(Data listing)
____________________

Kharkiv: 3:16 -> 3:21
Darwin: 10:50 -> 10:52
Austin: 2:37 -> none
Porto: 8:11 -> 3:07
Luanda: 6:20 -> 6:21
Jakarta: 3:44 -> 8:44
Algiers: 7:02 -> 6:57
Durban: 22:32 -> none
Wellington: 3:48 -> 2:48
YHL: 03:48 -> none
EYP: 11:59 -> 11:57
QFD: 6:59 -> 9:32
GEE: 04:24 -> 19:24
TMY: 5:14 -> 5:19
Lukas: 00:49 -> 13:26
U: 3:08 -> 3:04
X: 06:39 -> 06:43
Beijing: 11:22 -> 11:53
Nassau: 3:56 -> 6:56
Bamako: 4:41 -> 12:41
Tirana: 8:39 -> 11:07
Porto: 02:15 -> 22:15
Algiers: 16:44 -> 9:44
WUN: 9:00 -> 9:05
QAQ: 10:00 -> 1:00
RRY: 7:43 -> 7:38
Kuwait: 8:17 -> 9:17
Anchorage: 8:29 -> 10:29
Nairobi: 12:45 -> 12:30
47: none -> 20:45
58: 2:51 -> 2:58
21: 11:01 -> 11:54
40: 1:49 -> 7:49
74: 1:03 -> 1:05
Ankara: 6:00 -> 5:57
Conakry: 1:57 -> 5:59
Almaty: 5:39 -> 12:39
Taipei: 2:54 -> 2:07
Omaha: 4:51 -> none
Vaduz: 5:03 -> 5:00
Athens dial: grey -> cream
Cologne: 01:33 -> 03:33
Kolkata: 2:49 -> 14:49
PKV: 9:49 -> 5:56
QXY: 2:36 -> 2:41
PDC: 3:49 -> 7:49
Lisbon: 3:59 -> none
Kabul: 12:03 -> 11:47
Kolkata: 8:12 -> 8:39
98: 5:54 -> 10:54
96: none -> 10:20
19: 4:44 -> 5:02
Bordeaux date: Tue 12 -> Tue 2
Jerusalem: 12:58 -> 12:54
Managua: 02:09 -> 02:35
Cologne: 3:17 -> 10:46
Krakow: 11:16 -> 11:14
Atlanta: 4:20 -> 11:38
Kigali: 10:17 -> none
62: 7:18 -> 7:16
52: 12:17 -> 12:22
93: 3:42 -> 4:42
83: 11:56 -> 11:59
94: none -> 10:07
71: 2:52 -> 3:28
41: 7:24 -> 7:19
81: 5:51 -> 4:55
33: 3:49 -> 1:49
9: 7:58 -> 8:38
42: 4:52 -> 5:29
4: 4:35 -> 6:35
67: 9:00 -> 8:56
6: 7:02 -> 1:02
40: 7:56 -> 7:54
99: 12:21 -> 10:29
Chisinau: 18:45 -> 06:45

____________________

• **INSTRUCTION**: Copy out all the entries again, putting "Köln" in place of "Cologne" each time it appears and leaving everything else as it is.

• **PROBLEM SOLUTION**:
Kharkiv: 3:16 -> 3:21
Darwin: 10:50 -> 10:52
Austin: 2:37 -> none
Porto: 8:11 -> 3:07
Luanda: 6:20 -> 6:21
Jakarta: 3:44 -> 8:44
Algiers: 7:02 -> 6:57
Durban: 22:32 -> none
Wellington: 3:48 -> 2:48
YHL: 03:48 -> none
EYP: 11:59 -> 11:57
QFD: 6:59 -> 9:32
GEE: 04:24 -> 19:24
TMY: 5:14 -> 5:19
Lukas: 00:49 -> 13:26
U: 3:08 -> 3:04
X: 06:39 -> 06:43
Beijing: 11:22 -> 11:53
Nassau: 3:56 -> 6:56
Bamako: 4:41 -> 12:41
Tirana: 8:39 -> 11:07
Porto: 02:15 -> 22:15
Algiers: 16:44 -> 9:44
WUN: 9:00 -> 9:05
QAQ: 10:00 -> 1:00
RRY: 7:43 -> 7:38
Kuwait: 8:17 -> 9:17
Anchorage: 8:29 -> 10:29
Nairobi: 12:45 -> 12:30
47: none -> 20:45
58: 2:51 -> 2:58
21: 11:01 -> 11:54
40: 1:49 -> 7:49
74: 1:03 -> 1:05
Ankara: 6:00 -> 5:57
Conakry: 1:57 -> 5:59
Almaty: 5:39 -> 12:39
Taipei: 2:54 -> 2:07
Omaha: 4:51 -> none
Vaduz: 5:03 -> 5:00
Athens dial: grey -> cream
Köln: 01:33 -> 03:33
Kolkata: 2:49 -> 14:49
PKV: 9:49 -> 5:56
QXY: 2:36 -> 2:41
PDC: 3:49 -> 7:49
Lisbon: 3:59 -> none
Kabul: 12:03 -> 11:47
Kolkata: 8:12 -> 8:39
98: 5:54 -> 10:54
96: none -> 10:20
19: 4:44 -> 5:02
Bordeaux date: Tue 12 -> Tue 2
Jerusalem: 12:58 -> 12:54
Managua: 02:09 -> 02:35
Köln: 3:17 -> 10:46
Krakow: 11:16 -> 11:14
Atlanta: 4:20 -> 11:38
Kigali: 10:17 -> none
62: 7:18 -> 7:16
52: 12:17 -> 12:22
93: 3:42 -> 4:42
83: 11:56 -> 11:59
94: none -> 10:07
71: 2:52 -> 3:28
41: 7:24 -> 7:19
81: 5:51 -> 4:55
33: 3:49 -> 1:49
9: 7:58 -> 8:38
42: 4:52 -> 5:29
4: 4:35 -> 6:35
67: 9:00 -> 8:56
6: 7:02 -> 1:02
40: 7:56 -> 7:54
99: 12:21 -> 10:29
Chisinau: 18:45 -> 06:45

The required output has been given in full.